Please return, word for word, everything in the material below from the line containing "This is a 0.2" down to the line containing "road 3 (residential): [(511,257),(0,266)]", with both of those lines included.

*Data items:*
## BEGIN

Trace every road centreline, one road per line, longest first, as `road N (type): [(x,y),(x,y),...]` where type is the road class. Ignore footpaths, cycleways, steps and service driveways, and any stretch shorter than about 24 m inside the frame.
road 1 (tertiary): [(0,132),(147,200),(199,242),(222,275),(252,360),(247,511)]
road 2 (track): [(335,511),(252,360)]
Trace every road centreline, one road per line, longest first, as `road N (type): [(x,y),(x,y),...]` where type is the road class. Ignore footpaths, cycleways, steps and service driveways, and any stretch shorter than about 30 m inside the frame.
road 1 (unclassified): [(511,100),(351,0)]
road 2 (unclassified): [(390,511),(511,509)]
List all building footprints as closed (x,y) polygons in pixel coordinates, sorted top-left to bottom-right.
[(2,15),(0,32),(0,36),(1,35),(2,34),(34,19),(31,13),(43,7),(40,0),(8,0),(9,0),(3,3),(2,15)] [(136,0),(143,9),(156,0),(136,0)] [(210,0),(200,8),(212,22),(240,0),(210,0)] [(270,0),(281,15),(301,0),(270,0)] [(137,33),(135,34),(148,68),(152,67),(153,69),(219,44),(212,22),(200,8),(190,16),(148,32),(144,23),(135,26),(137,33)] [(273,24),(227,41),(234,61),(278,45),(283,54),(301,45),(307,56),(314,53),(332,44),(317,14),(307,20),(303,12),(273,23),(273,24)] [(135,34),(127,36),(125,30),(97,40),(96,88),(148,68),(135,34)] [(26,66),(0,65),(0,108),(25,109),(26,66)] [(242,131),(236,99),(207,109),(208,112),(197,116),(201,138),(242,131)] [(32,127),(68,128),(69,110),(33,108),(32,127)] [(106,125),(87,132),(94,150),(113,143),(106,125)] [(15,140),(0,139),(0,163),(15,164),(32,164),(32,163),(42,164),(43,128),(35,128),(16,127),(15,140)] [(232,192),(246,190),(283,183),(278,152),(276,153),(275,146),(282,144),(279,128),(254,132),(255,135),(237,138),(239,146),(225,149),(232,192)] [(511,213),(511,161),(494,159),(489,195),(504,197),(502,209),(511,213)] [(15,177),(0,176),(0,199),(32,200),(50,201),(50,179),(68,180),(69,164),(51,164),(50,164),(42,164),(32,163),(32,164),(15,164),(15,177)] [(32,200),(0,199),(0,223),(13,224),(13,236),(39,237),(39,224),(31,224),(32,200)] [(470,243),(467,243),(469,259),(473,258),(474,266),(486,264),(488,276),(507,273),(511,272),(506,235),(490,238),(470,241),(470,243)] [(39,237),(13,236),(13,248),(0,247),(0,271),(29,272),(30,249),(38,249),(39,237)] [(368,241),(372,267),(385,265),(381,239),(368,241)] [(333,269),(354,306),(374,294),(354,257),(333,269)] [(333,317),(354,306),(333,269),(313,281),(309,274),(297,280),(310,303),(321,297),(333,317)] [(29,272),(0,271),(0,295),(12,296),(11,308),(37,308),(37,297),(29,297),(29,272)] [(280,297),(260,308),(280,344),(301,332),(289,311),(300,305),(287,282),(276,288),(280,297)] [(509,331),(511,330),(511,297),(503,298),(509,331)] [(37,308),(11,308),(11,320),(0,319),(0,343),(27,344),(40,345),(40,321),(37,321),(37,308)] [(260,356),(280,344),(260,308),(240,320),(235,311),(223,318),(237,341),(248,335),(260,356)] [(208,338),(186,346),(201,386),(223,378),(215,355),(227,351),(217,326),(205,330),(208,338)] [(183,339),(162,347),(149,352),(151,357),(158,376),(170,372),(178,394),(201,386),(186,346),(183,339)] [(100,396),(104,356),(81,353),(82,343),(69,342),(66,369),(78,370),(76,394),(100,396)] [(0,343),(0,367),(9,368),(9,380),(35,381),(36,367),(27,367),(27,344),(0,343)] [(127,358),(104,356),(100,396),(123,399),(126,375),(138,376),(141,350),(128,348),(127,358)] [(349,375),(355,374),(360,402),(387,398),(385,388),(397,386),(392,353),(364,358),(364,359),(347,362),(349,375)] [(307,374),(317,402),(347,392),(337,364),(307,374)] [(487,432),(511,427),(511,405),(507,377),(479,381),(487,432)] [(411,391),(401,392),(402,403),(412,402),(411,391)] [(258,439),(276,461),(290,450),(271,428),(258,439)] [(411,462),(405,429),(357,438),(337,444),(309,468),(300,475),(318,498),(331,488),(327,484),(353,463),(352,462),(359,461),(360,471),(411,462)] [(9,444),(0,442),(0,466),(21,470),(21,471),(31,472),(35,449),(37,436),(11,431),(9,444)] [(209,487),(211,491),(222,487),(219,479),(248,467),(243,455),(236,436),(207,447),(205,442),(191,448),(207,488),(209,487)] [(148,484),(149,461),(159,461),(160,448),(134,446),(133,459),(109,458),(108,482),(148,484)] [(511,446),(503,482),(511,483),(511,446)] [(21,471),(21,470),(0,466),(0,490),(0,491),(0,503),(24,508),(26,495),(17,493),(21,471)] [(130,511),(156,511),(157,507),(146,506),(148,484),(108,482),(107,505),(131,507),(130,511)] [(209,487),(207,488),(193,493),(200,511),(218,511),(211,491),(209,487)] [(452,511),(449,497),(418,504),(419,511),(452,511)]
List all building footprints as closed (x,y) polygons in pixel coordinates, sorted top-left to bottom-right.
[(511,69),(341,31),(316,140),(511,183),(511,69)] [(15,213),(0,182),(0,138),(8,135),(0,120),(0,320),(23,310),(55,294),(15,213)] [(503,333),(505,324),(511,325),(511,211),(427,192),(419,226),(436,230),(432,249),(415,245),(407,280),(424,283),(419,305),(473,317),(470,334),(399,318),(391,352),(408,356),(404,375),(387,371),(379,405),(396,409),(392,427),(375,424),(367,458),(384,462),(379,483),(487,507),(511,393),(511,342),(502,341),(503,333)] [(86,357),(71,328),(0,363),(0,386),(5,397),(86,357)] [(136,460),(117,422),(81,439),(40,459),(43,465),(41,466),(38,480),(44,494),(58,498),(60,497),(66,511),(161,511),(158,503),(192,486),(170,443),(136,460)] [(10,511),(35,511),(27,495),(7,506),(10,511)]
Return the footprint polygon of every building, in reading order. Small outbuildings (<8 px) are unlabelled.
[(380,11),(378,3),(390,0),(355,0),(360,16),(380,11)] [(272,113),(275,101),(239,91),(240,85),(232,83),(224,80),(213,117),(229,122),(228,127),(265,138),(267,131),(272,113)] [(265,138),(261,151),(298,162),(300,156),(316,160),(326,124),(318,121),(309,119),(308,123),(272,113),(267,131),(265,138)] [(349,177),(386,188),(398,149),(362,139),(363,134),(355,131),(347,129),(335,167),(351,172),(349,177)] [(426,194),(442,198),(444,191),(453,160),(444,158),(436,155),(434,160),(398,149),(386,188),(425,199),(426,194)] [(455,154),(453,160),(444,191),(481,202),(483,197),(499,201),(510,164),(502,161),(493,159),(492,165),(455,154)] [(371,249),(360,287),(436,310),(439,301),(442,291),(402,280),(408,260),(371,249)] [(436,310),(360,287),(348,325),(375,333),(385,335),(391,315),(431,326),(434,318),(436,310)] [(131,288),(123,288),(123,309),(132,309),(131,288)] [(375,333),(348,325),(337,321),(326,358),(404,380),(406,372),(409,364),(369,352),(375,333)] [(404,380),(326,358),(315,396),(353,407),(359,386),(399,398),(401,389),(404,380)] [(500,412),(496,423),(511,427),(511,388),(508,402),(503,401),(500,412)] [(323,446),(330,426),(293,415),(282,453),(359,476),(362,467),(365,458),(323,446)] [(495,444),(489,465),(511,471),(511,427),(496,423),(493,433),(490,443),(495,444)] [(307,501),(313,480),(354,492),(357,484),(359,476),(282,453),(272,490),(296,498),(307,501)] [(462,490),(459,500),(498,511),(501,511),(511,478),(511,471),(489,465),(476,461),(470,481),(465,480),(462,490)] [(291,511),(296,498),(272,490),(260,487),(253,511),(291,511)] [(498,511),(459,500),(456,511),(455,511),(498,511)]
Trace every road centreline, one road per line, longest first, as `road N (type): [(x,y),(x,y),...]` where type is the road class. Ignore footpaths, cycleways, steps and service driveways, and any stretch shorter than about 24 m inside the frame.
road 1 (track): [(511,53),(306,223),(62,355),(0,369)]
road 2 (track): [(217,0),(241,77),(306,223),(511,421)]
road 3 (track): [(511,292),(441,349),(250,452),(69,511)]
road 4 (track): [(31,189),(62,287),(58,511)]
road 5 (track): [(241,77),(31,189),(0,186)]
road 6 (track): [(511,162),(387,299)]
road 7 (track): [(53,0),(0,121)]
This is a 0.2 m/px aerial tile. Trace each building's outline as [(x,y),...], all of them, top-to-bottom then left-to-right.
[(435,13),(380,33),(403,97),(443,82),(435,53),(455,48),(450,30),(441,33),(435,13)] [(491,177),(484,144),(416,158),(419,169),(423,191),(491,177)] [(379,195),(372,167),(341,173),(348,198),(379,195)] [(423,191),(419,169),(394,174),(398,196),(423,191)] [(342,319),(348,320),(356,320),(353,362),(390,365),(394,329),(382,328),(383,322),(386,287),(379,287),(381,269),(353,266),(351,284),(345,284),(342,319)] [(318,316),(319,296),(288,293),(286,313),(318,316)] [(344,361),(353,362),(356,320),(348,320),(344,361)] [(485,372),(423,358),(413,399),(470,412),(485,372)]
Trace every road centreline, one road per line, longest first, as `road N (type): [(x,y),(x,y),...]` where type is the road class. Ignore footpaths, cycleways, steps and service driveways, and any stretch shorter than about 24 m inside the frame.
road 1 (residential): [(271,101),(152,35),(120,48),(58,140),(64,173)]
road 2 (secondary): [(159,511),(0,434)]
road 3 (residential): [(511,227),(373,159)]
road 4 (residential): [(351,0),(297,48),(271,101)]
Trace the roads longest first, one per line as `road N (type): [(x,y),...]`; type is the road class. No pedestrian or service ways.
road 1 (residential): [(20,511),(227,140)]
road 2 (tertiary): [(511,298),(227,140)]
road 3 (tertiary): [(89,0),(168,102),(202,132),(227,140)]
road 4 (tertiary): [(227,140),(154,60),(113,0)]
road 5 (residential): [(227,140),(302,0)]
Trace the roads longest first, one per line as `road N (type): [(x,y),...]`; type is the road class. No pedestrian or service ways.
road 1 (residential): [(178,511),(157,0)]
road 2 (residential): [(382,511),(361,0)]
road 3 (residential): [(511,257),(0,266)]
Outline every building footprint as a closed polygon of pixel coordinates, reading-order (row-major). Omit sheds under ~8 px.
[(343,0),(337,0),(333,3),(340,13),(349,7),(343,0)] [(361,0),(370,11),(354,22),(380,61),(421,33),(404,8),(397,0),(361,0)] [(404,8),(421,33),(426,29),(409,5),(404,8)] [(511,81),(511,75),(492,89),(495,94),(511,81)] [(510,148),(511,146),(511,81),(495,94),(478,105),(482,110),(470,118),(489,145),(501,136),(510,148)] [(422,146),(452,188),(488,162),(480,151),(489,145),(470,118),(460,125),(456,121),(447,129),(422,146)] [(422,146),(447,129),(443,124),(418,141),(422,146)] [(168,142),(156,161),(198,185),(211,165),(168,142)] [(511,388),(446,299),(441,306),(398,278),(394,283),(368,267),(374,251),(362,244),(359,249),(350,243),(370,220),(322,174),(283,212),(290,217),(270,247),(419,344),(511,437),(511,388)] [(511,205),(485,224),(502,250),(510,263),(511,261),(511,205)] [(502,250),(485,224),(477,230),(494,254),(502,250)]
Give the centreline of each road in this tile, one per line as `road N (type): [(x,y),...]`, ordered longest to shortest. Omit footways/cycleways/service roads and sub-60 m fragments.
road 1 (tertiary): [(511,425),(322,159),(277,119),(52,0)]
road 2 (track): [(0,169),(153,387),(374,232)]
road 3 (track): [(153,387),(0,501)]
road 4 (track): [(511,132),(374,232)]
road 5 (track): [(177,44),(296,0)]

## END

*Output of the exercise:*
This is a 0.2 m/px aerial tile. Trace each building's outline as [(x,y),...], all of them, top-to-bottom then left-to-right.
[(435,13),(380,33),(403,97),(443,82),(435,53),(455,48),(450,30),(441,33),(435,13)] [(491,177),(484,144),(416,158),(419,169),(423,191),(491,177)] [(379,195),(372,167),(341,173),(348,198),(379,195)] [(423,191),(419,169),(394,174),(398,196),(423,191)] [(342,319),(348,320),(356,320),(353,362),(390,365),(394,329),(382,328),(383,322),(386,287),(379,287),(381,269),(353,266),(351,284),(345,284),(342,319)] [(318,316),(319,296),(288,293),(286,313),(318,316)] [(344,361),(353,362),(356,320),(348,320),(344,361)] [(485,372),(423,358),(413,399),(470,412),(485,372)]
Trace every road centreline, one road per line, longest first, as `road N (type): [(x,y),(x,y),...]` where type is the road class. Ignore footpaths, cycleways, steps and service driveways, and any stretch shorter than about 24 m inside the frame.
road 1 (residential): [(271,101),(152,35),(120,48),(58,140),(64,173)]
road 2 (secondary): [(159,511),(0,434)]
road 3 (residential): [(511,227),(373,159)]
road 4 (residential): [(351,0),(297,48),(271,101)]
Trace the roads longest first, one per line as `road N (type): [(x,y),...]`; type is the road class. No pedestrian or service ways.
road 1 (residential): [(20,511),(227,140)]
road 2 (tertiary): [(511,298),(227,140)]
road 3 (tertiary): [(89,0),(168,102),(202,132),(227,140)]
road 4 (tertiary): [(227,140),(154,60),(113,0)]
road 5 (residential): [(227,140),(302,0)]
Trace the roads longest first, one per line as `road N (type): [(x,y),...]`; type is the road class. No pedestrian or service ways.
road 1 (residential): [(178,511),(157,0)]
road 2 (residential): [(382,511),(361,0)]
road 3 (residential): [(511,257),(0,266)]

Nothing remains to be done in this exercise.